- Supplied entries
-=-=-=-=-
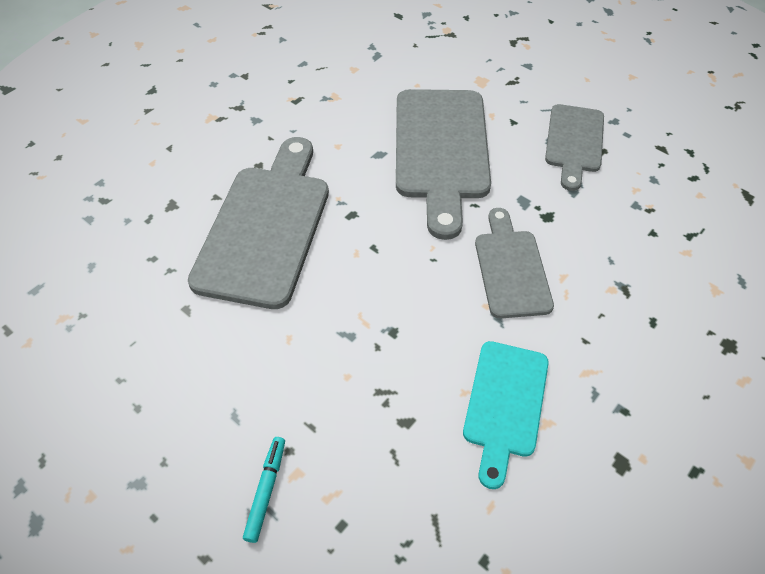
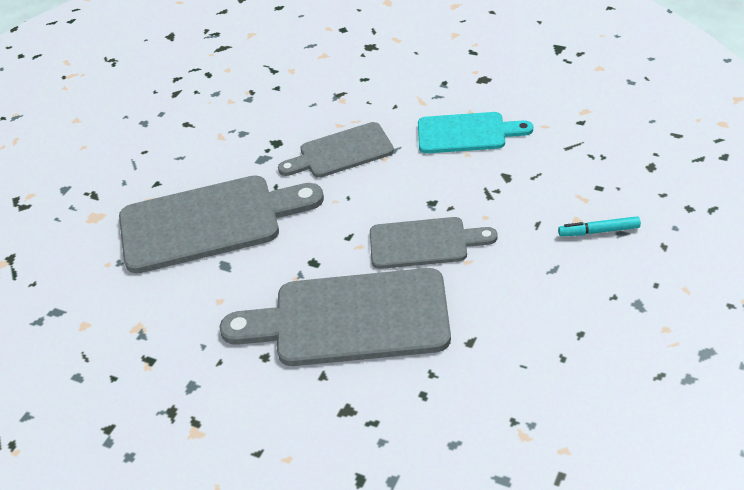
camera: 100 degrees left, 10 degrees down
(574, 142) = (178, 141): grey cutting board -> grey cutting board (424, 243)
-=-=-=-=-
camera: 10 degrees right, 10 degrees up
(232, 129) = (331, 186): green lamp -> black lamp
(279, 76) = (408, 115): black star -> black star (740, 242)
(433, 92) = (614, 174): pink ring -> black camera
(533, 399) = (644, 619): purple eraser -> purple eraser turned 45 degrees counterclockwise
-=-=-=-=-
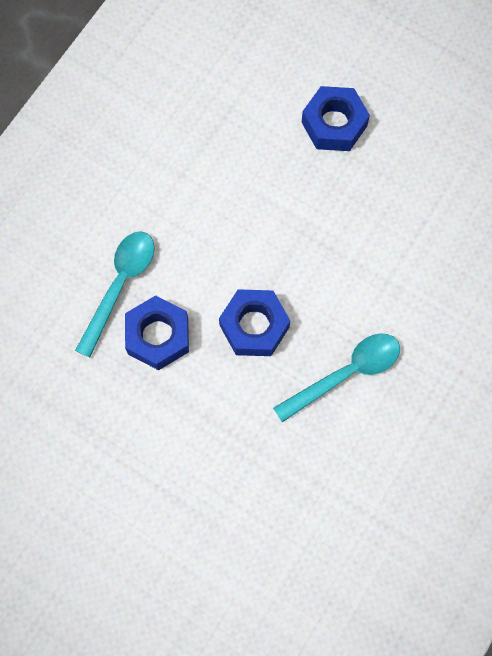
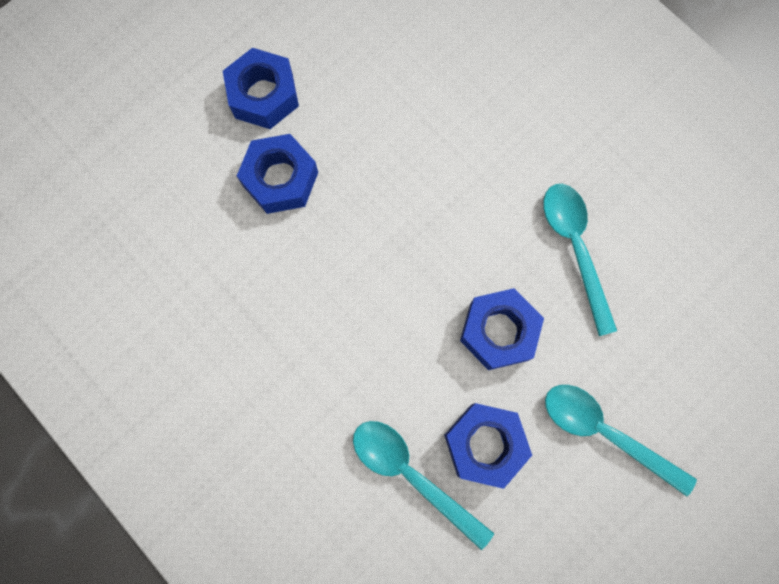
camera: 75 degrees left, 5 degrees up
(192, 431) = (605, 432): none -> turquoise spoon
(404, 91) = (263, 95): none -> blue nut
-=-=-=-=-
- Problem description
Working from the material above, retype exactly the lines from the one with "camera: 100 degrees left, 10 degrees down" through the one with "(574, 142) = (178, 141): grey", both included, and only those lines.

- Solution for this exercise
camera: 100 degrees left, 10 degrees down
(574, 142) = (178, 141): grey cutting board -> grey cutting board (424, 243)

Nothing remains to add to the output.